Task:
Can you pull out each line of the data below that includes the word "yellow"?

───── Given records

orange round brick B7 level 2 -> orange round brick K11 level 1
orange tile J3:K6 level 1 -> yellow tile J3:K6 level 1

──────────
───── Given records

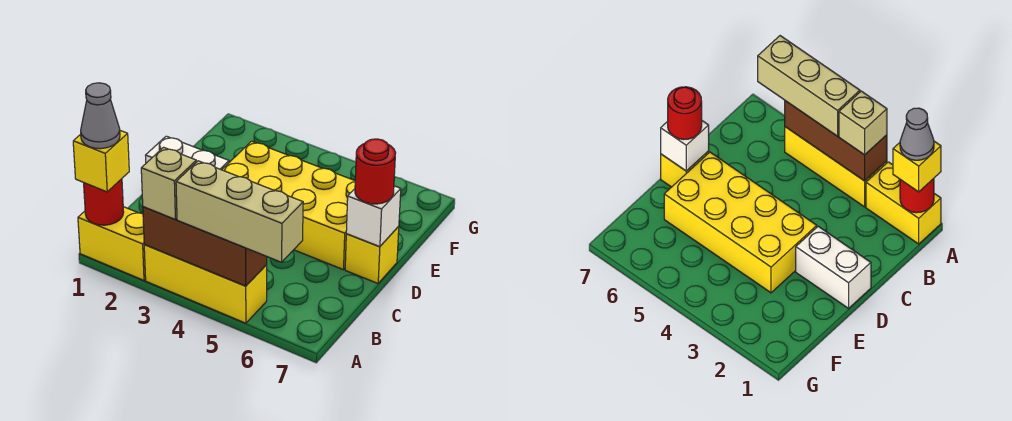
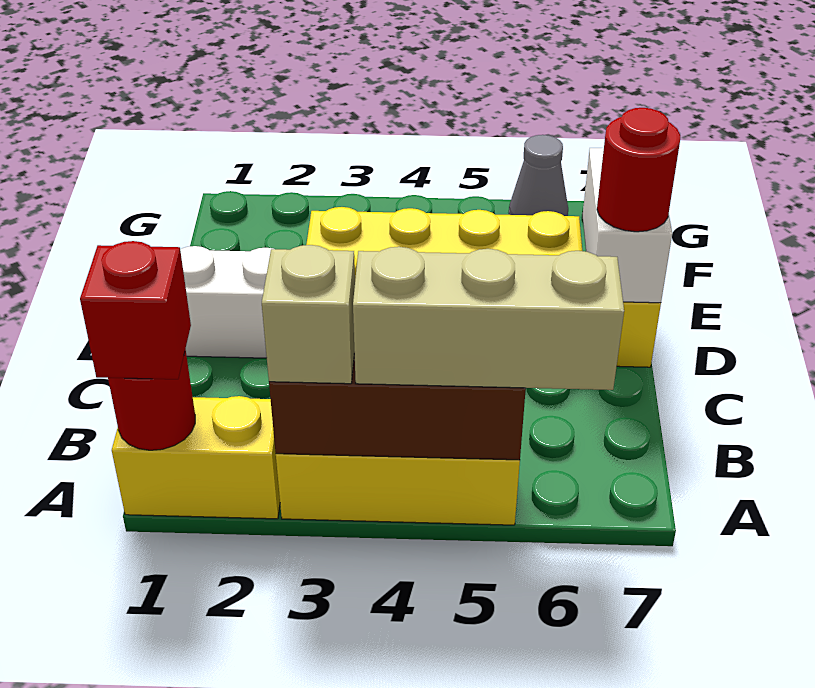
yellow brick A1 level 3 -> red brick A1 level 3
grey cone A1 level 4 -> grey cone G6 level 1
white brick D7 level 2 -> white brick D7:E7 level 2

──────────

Task response:
orange tile J3:K6 level 1 -> yellow tile J3:K6 level 1
yellow brick A1 level 3 -> red brick A1 level 3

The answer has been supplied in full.